*** The input ***

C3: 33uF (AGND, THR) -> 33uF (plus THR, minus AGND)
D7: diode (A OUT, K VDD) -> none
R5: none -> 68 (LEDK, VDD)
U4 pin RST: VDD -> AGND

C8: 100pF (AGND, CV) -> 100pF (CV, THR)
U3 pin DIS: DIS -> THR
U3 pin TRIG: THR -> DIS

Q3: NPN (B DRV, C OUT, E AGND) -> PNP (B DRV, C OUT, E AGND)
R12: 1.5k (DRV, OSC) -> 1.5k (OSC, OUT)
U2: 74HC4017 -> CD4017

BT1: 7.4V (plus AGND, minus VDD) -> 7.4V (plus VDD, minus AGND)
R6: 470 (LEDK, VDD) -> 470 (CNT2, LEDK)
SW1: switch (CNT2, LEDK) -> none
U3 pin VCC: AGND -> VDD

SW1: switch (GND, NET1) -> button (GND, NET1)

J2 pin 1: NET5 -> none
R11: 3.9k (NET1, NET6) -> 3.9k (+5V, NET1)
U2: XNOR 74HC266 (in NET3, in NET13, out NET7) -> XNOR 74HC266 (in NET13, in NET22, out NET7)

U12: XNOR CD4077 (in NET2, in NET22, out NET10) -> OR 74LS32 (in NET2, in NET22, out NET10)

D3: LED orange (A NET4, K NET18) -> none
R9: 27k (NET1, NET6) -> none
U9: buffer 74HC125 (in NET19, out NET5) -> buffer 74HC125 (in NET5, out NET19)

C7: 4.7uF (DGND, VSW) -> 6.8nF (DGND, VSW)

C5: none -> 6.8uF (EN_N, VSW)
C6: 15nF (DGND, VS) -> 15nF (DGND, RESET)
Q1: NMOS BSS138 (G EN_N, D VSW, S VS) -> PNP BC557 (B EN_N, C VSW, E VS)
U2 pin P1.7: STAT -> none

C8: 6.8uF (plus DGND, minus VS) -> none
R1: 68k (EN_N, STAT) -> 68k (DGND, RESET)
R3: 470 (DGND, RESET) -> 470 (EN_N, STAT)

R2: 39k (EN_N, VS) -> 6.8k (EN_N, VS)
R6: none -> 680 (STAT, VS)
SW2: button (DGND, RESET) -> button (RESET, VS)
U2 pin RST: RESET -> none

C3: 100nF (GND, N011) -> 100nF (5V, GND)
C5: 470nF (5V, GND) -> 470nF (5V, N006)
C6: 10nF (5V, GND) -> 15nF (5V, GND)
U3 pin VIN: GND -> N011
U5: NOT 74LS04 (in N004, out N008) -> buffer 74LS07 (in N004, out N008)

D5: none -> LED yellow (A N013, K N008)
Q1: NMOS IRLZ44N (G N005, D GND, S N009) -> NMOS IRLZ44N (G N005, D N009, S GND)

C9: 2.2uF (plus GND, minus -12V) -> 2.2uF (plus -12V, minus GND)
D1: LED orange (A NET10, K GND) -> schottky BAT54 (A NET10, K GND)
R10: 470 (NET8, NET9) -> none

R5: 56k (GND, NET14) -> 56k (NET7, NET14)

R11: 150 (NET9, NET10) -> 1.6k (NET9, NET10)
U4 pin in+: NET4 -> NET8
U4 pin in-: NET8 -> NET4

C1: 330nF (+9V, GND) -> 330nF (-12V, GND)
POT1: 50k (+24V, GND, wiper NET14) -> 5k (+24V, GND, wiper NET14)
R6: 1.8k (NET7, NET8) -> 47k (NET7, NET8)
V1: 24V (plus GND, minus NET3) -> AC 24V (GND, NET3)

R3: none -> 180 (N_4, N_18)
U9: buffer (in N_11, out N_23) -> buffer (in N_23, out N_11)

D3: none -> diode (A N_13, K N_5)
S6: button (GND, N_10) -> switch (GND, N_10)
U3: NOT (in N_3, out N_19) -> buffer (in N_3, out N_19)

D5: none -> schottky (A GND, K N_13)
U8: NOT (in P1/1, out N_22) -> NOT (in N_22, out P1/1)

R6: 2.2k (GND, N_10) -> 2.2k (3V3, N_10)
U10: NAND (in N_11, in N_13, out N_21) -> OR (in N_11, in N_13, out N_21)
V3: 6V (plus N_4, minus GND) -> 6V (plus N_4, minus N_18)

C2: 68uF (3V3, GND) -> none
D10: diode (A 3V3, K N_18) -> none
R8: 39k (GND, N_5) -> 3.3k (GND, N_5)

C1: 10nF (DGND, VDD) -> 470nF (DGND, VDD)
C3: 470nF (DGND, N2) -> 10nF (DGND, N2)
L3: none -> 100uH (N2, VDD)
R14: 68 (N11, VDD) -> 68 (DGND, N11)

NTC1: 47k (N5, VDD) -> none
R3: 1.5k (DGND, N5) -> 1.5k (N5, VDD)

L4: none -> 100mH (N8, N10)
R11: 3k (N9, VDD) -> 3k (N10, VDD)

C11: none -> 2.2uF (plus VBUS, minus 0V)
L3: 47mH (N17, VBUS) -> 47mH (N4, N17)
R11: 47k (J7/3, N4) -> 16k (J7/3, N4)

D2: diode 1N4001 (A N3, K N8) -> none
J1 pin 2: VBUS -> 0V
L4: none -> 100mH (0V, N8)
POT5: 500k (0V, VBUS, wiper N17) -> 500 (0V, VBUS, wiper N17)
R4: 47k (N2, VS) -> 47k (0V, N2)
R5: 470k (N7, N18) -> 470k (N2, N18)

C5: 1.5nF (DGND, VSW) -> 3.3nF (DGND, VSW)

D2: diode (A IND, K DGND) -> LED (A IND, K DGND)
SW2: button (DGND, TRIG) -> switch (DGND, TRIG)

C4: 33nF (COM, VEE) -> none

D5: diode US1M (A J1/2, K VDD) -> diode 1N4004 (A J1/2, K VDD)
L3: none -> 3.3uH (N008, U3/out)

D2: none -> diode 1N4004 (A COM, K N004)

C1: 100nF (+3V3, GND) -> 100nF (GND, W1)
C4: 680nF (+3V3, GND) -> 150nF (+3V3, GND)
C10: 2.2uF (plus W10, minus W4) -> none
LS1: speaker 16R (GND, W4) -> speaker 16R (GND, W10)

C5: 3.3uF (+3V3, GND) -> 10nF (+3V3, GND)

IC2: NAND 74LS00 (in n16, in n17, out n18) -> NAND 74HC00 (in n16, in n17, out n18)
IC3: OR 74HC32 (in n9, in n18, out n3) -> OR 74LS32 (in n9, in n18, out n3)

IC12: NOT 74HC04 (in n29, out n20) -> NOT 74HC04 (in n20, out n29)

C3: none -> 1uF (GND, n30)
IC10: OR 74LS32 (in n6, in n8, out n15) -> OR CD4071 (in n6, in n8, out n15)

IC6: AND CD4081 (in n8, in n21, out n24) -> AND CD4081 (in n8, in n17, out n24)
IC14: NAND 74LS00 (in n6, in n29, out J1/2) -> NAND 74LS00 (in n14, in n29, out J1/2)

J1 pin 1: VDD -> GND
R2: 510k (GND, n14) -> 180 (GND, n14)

*** End of The input ***

» **What the exercise asks**
Your answer should consist of the lines above that hold the word "switch", copied exactly.

» **Task answer**
SW1: switch (CNT2, LEDK) -> none
SW1: switch (GND, NET1) -> button (GND, NET1)
S6: button (GND, N_10) -> switch (GND, N_10)
SW2: button (DGND, TRIG) -> switch (DGND, TRIG)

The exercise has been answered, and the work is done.